■ DIRECTIONS
Word for word, give the data again without its pictures.

━━━━━ EXERCISE DATA

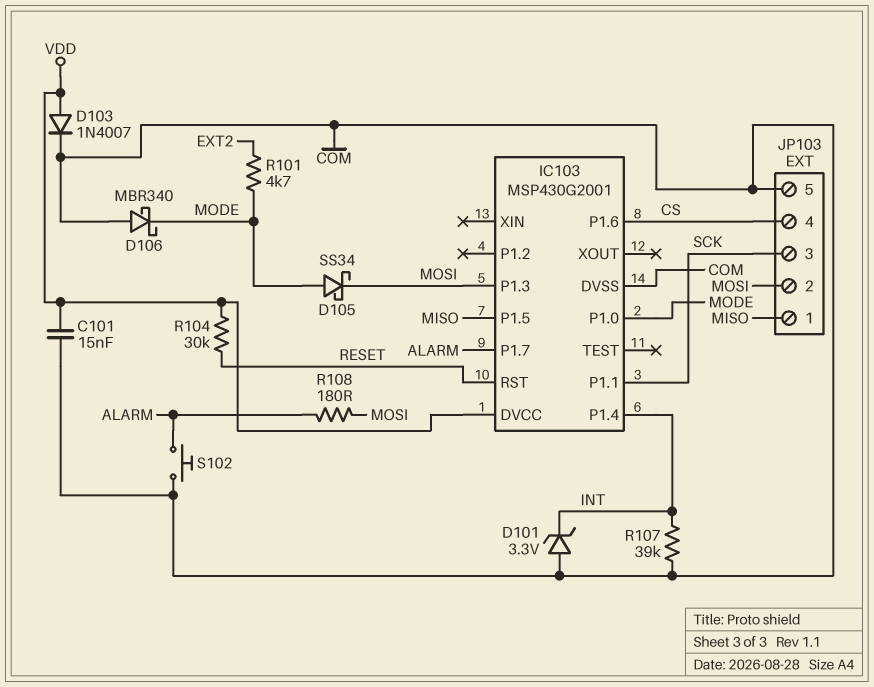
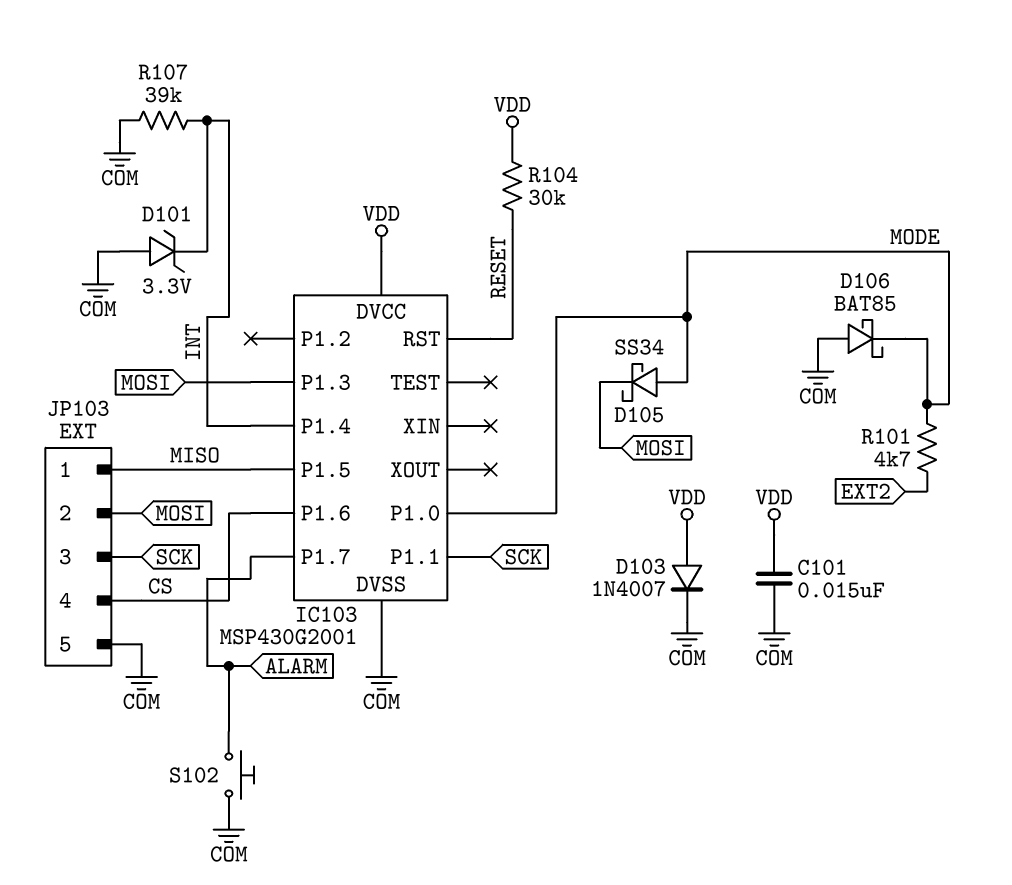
D106: schottky MBR340 (A COM, K MODE) -> schottky BAT85 (A COM, K MODE)
R108: 180 (ALARM, MOSI) -> none

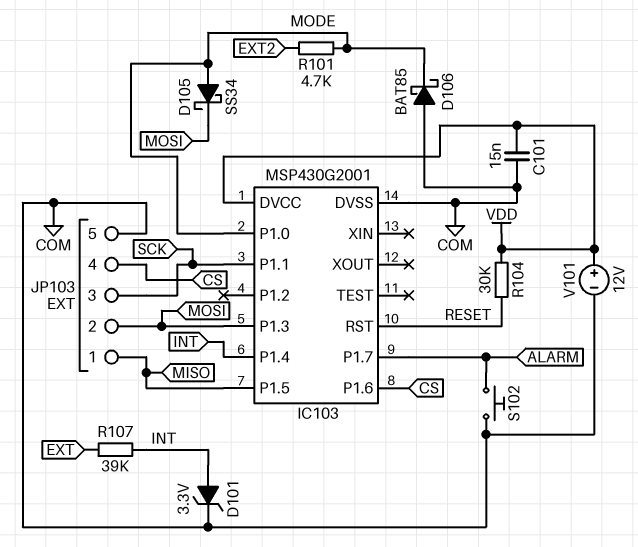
D101: zener 3.3V (A COM, K INT) -> zener 3.3V (A INT, K COM)
D103: diode 1N4007 (A VDD, K COM) -> none
R107: 39k (COM, INT) -> 39k (EXT, INT)
V101: none -> 12V (plus VDD, minus COM)

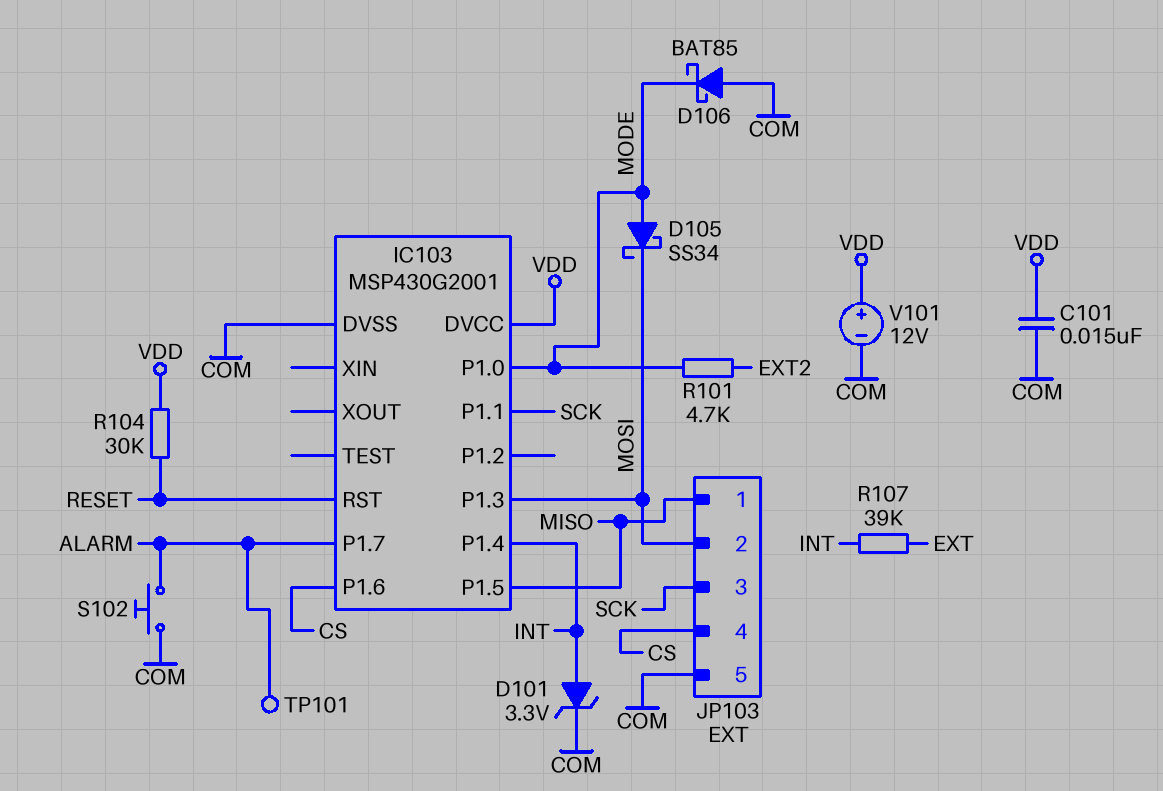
TP101: none -> test point (ALARM)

━━━━━━━━━━

■ ANSWER
D106: schottky MBR340 (A COM, K MODE) -> schottky BAT85 (A COM, K MODE)
R108: 180 (ALARM, MOSI) -> none

D101: zener 3.3V (A COM, K INT) -> zener 3.3V (A INT, K COM)
D103: diode 1N4007 (A VDD, K COM) -> none
R107: 39k (COM, INT) -> 39k (EXT, INT)
V101: none -> 12V (plus VDD, minus COM)

TP101: none -> test point (ALARM)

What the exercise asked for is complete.